Building changes across images

══════════

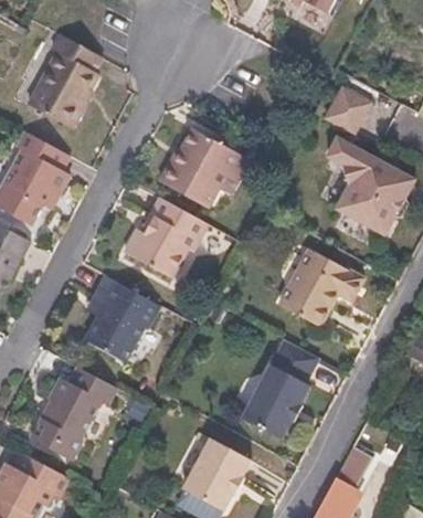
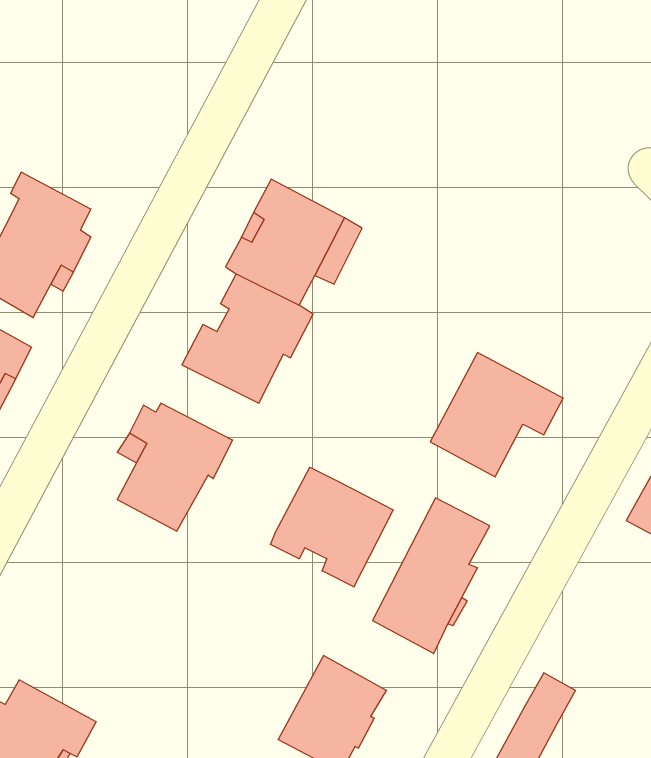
building: [25,34,96,126] -> none
building: [326,85,371,131] -> none
building: [327,136,415,233] -> none
building: none -> [271,467,393,587]
building: [28,367,117,464] -> none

══════════

Exercise prompt —
Take the line with "building: [326,85,371,131] -> none" and every line after it in the data, and please reproduce them exactly, leaving out all other lines.

Problem solution —
building: [326,85,371,131] -> none
building: [327,136,415,233] -> none
building: none -> [271,467,393,587]
building: [28,367,117,464] -> none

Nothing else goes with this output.